§ **Exercise directions**
How many of the lines below hold "none"? Only the number, please.

§ **Information provided**
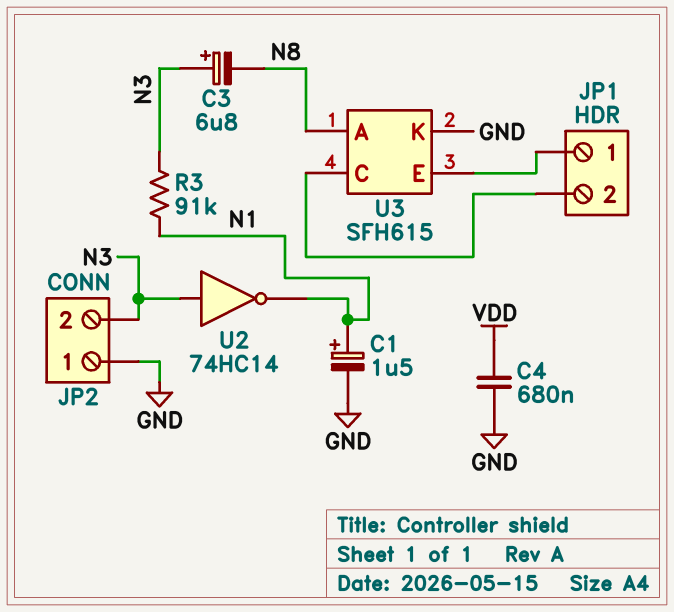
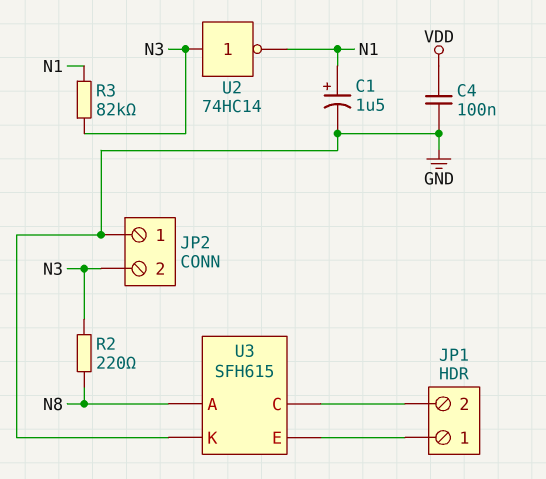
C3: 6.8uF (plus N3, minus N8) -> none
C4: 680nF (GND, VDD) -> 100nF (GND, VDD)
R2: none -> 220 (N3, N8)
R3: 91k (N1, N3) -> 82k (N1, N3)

* * *

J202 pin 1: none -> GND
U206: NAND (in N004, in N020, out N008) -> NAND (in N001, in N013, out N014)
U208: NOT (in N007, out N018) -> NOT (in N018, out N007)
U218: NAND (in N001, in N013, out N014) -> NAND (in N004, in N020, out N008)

--

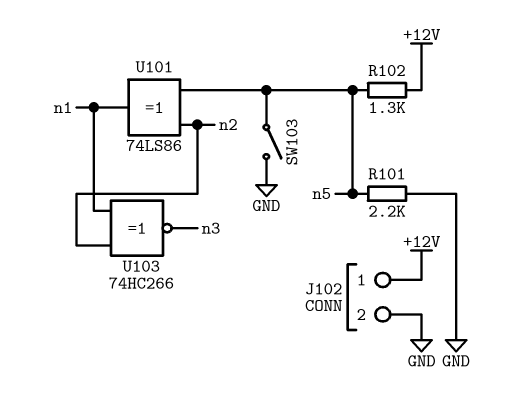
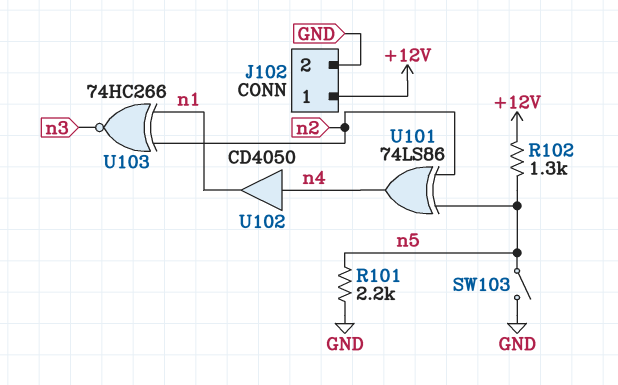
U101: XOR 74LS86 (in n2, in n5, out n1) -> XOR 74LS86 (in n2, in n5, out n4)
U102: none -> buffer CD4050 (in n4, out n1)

§ **Completed task**
4